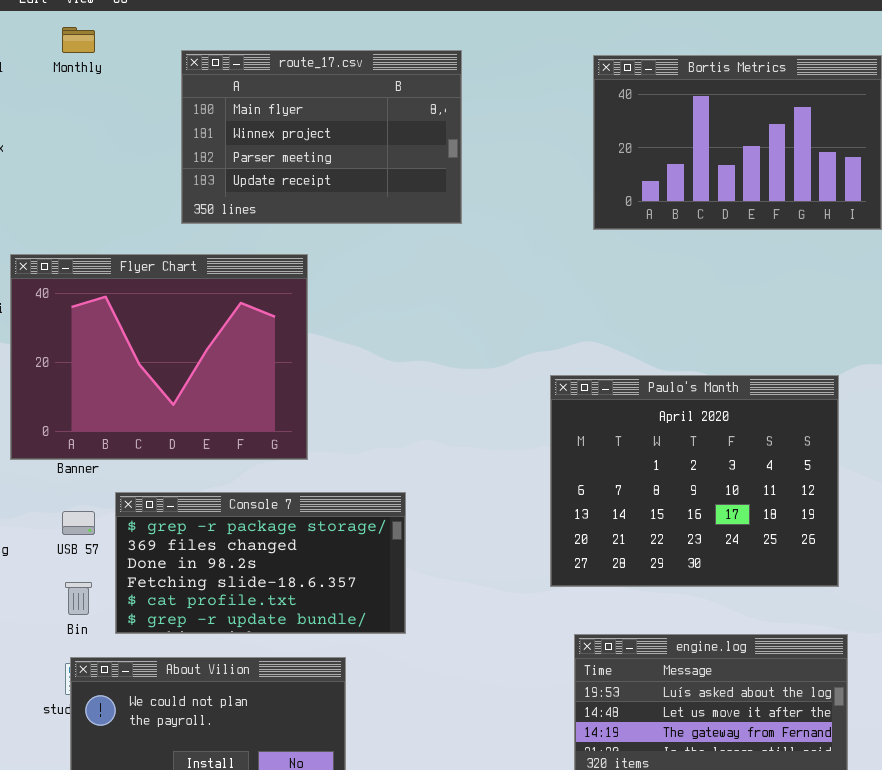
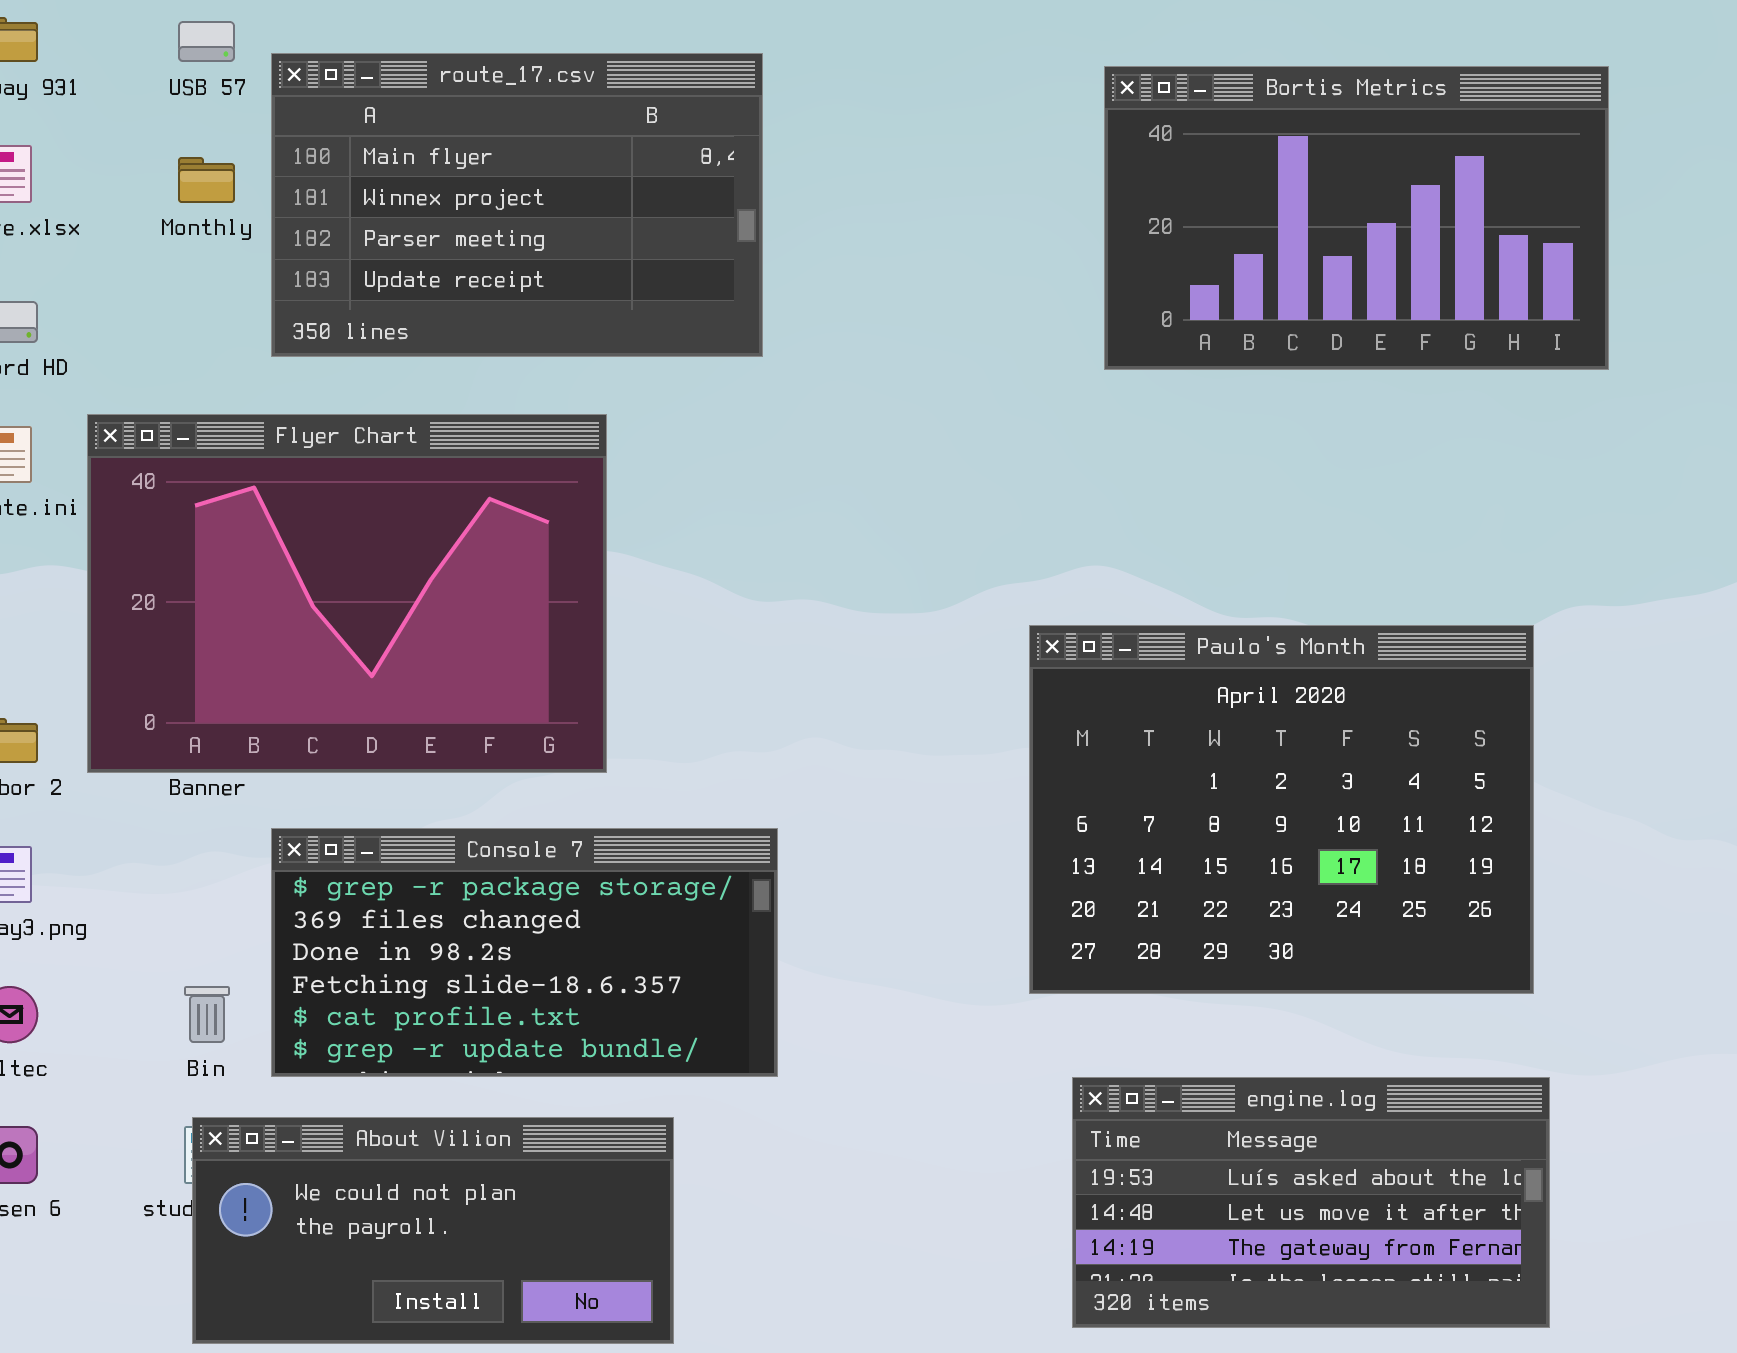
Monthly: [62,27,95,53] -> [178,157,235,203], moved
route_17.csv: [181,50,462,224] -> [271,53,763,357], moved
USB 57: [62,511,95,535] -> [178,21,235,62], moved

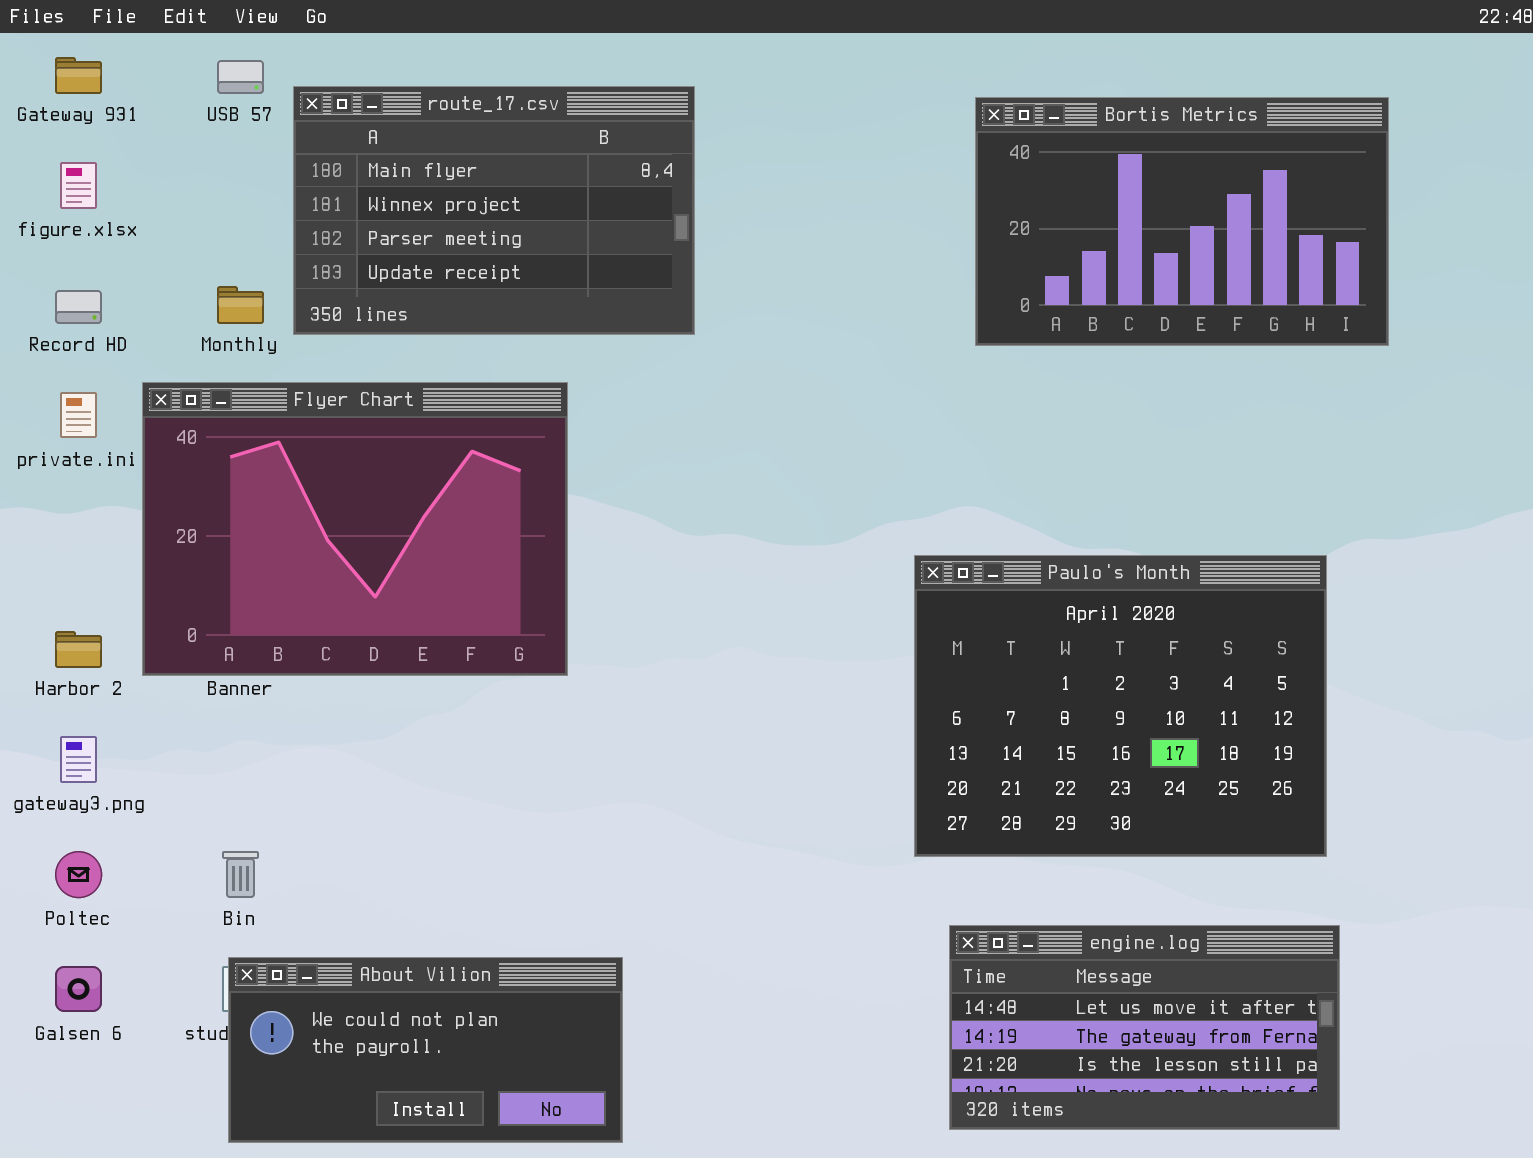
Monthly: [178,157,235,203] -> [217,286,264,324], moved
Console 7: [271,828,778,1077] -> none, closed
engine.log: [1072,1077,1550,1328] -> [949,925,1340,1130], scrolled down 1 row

--

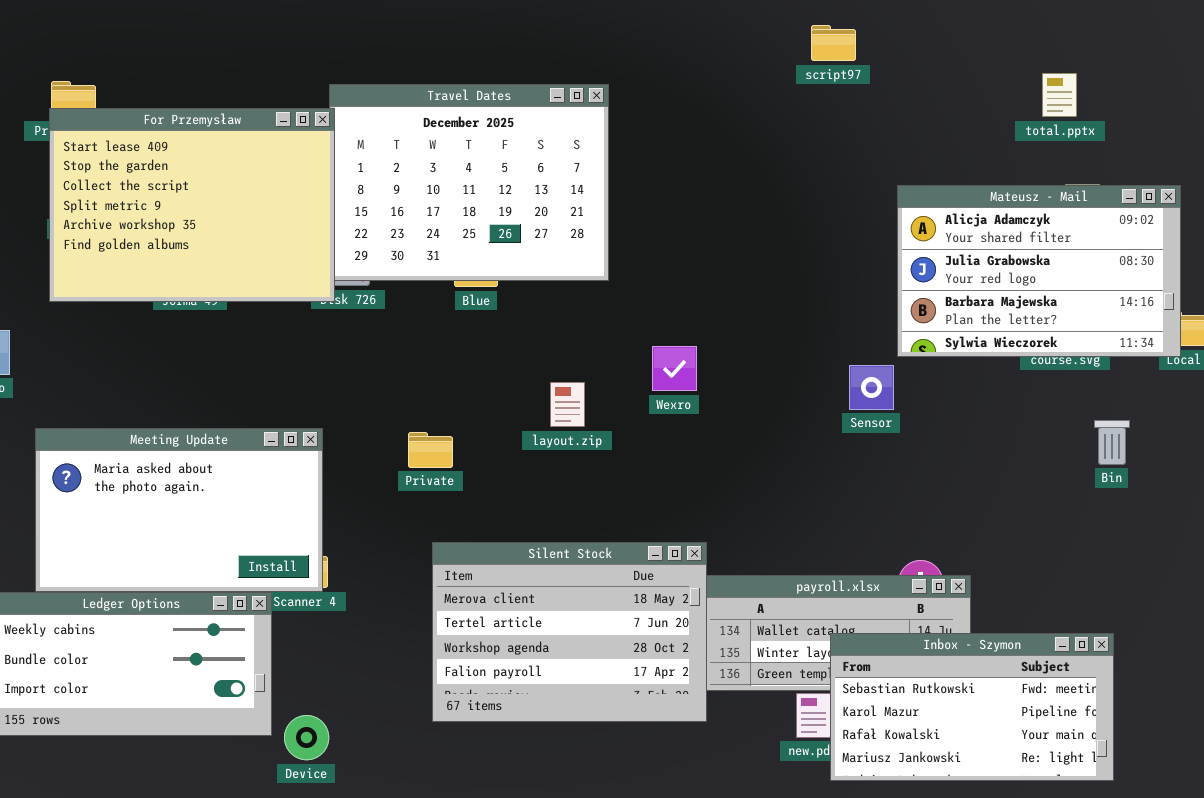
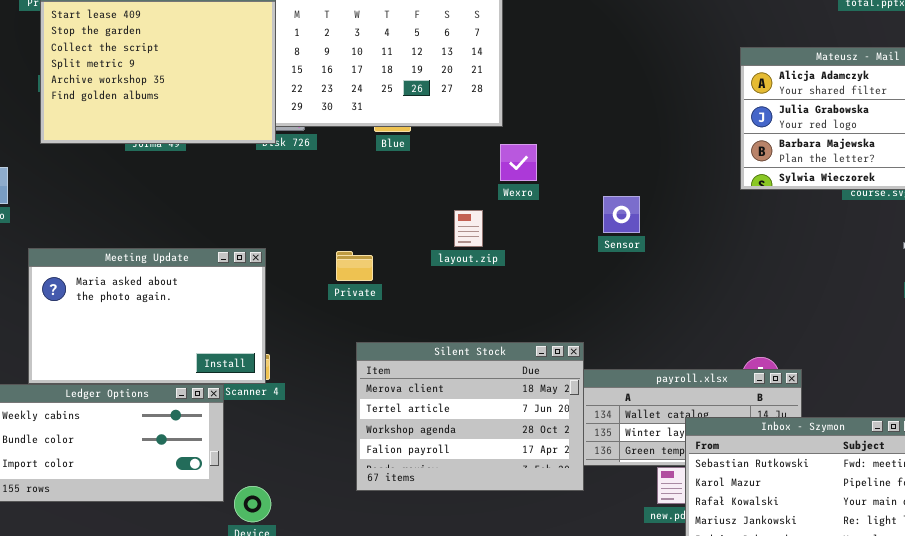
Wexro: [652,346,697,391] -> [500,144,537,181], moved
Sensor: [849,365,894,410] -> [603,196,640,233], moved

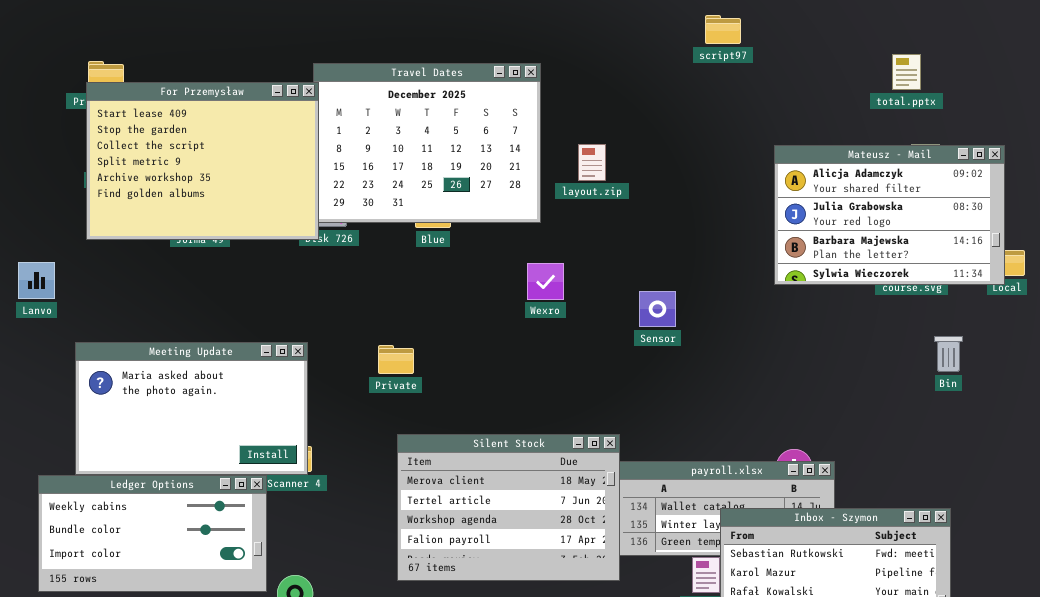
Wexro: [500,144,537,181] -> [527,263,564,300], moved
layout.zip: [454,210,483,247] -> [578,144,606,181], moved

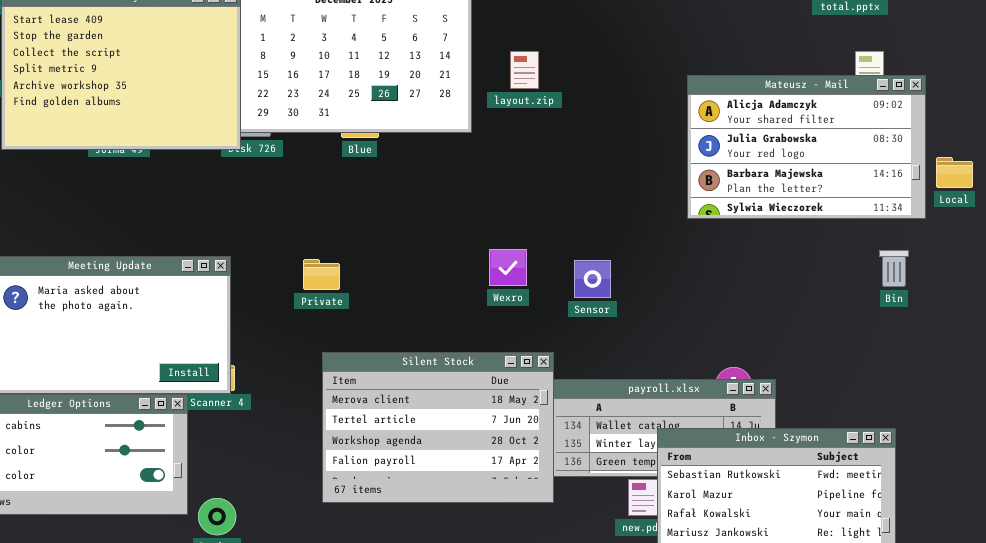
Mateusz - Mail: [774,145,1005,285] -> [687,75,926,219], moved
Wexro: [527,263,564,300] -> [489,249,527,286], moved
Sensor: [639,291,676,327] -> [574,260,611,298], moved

==

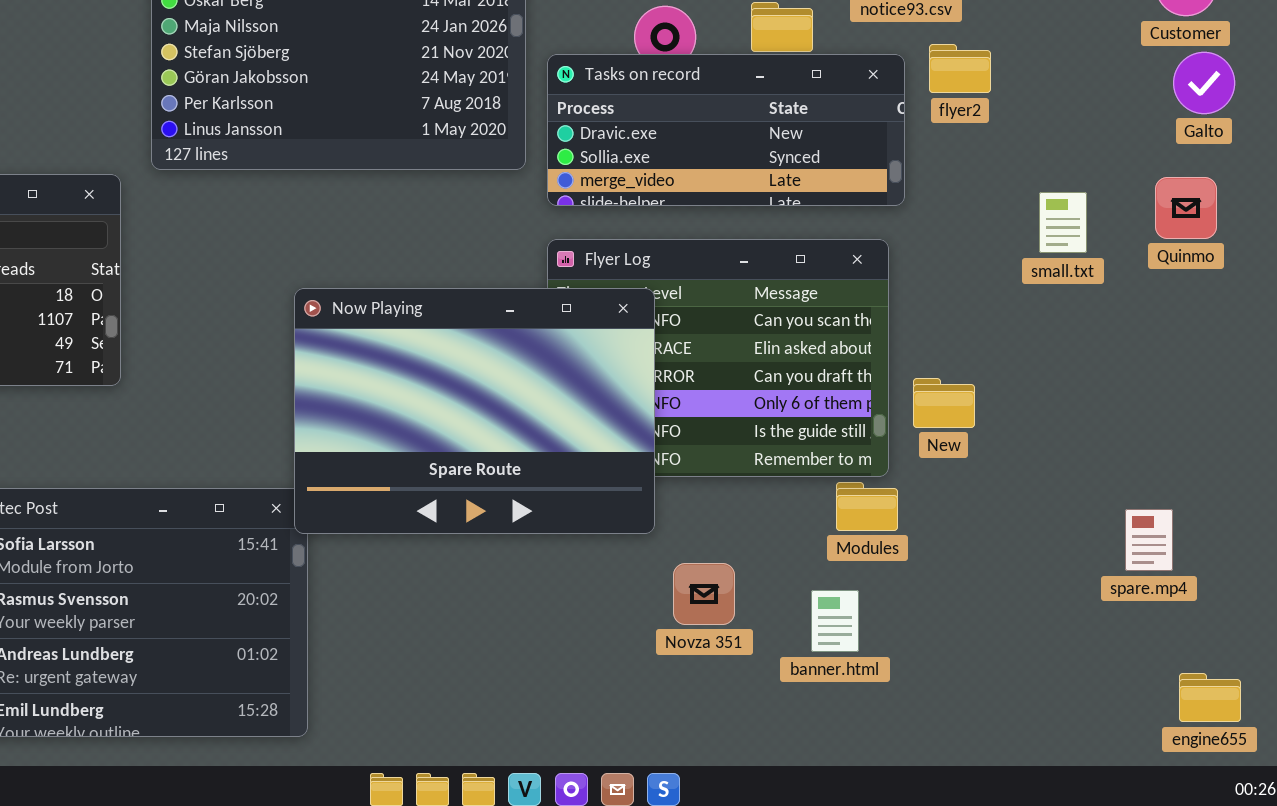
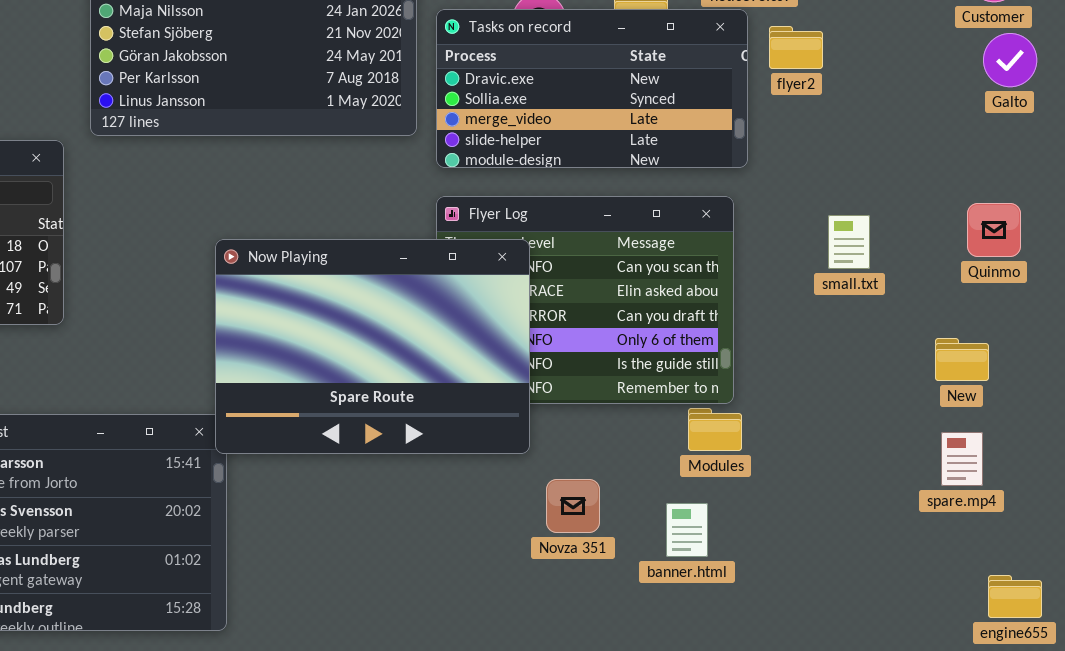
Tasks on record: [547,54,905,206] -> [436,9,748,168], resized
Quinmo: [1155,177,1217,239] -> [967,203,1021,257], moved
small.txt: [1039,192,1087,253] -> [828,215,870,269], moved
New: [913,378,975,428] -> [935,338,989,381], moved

About this task
Write down only how many lines in the listing contain the word "Sensor".

Response
2